◆ Problem details ◆
Would you please write out the records below exactly as they appear?

### Excerpted data ###

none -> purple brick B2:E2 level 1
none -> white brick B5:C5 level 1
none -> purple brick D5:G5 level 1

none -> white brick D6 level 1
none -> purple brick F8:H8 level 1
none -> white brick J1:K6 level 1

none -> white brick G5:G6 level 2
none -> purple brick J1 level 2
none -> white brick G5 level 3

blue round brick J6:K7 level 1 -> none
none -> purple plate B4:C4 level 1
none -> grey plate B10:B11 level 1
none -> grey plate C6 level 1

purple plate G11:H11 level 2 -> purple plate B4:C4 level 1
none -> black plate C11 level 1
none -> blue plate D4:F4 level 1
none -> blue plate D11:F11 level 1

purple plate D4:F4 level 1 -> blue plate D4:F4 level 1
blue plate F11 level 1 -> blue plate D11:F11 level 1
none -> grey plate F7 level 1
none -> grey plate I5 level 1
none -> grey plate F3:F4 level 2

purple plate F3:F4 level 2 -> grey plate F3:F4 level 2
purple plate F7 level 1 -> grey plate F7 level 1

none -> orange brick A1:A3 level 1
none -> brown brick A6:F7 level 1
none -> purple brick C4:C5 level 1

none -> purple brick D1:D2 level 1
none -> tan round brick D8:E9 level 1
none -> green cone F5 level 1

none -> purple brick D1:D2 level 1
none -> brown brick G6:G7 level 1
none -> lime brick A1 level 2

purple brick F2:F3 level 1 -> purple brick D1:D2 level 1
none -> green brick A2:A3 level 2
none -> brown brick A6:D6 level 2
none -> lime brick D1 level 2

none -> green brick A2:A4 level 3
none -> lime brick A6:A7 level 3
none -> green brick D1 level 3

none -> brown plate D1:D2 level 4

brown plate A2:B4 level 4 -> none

###

◆ Response for this exercise ◆
none -> purple brick B2:E2 level 1
none -> white brick B5:C5 level 1
none -> purple brick D5:G5 level 1

none -> white brick D6 level 1
none -> purple brick F8:H8 level 1
none -> white brick J1:K6 level 1

none -> white brick G5:G6 level 2
none -> purple brick J1 level 2
none -> white brick G5 level 3

blue round brick J6:K7 level 1 -> none
none -> purple plate B4:C4 level 1
none -> grey plate B10:B11 level 1
none -> grey plate C6 level 1

purple plate G11:H11 level 2 -> purple plate B4:C4 level 1
none -> black plate C11 level 1
none -> blue plate D4:F4 level 1
none -> blue plate D11:F11 level 1

purple plate D4:F4 level 1 -> blue plate D4:F4 level 1
blue plate F11 level 1 -> blue plate D11:F11 level 1
none -> grey plate F7 level 1
none -> grey plate I5 level 1
none -> grey plate F3:F4 level 2

purple plate F3:F4 level 2 -> grey plate F3:F4 level 2
purple plate F7 level 1 -> grey plate F7 level 1

none -> orange brick A1:A3 level 1
none -> brown brick A6:F7 level 1
none -> purple brick C4:C5 level 1

none -> purple brick D1:D2 level 1
none -> tan round brick D8:E9 level 1
none -> green cone F5 level 1

none -> purple brick D1:D2 level 1
none -> brown brick G6:G7 level 1
none -> lime brick A1 level 2

purple brick F2:F3 level 1 -> purple brick D1:D2 level 1
none -> green brick A2:A3 level 2
none -> brown brick A6:D6 level 2
none -> lime brick D1 level 2

none -> green brick A2:A4 level 3
none -> lime brick A6:A7 level 3
none -> green brick D1 level 3

none -> brown plate D1:D2 level 4

brown plate A2:B4 level 4 -> none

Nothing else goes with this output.